Exercise details: In the following material, identify every line holding the string "orange" and return it.

Exercise data:
- - - - - - -
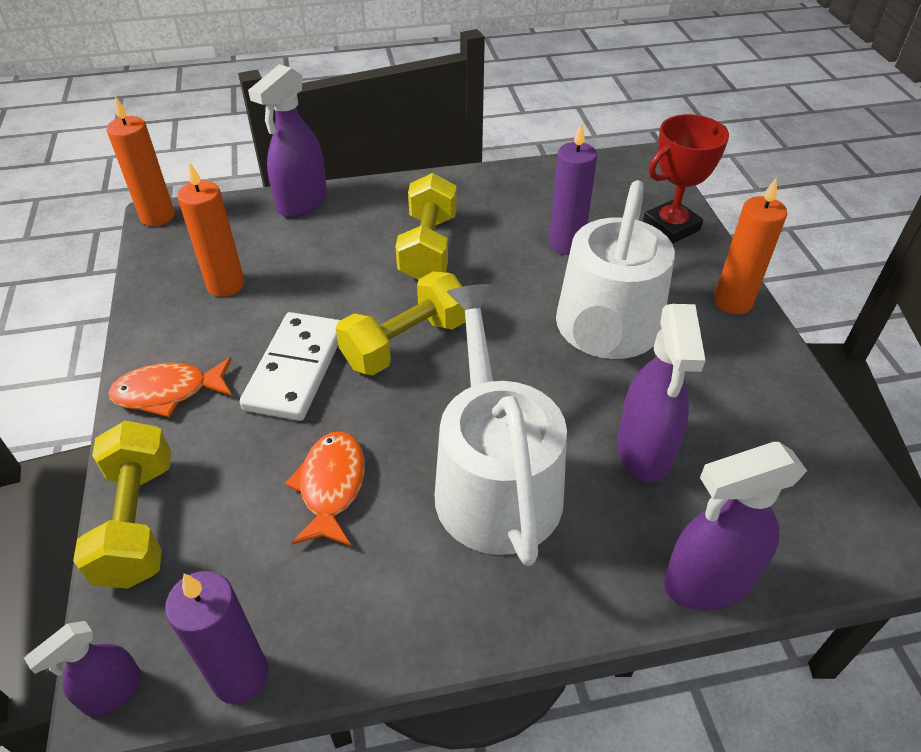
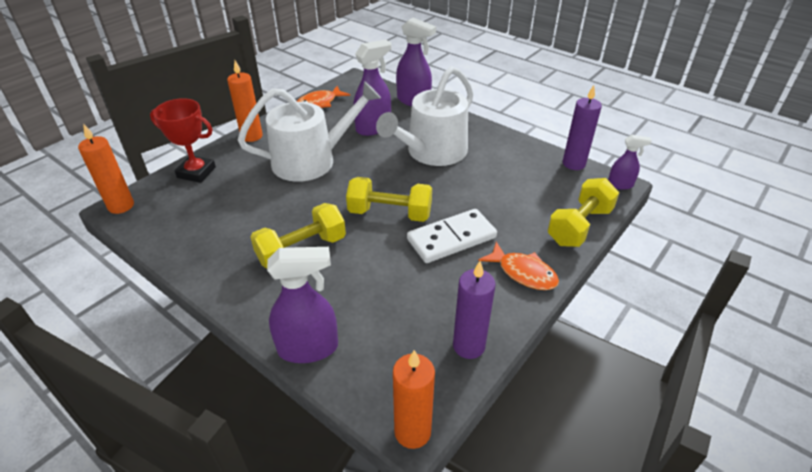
camera: 130 degrees left, 5 degrees down
(226, 285) = (431, 317): orange candle -> orange candle (121, 206)
(331, 486) = (490, 187): orange fish -> orange fish (319, 103)
(566, 244) = (248, 200): purple candle -> purple candle (468, 346)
- - - - - - -
Task output:
(226, 285) = (431, 317): orange candle -> orange candle (121, 206)
(331, 486) = (490, 187): orange fish -> orange fish (319, 103)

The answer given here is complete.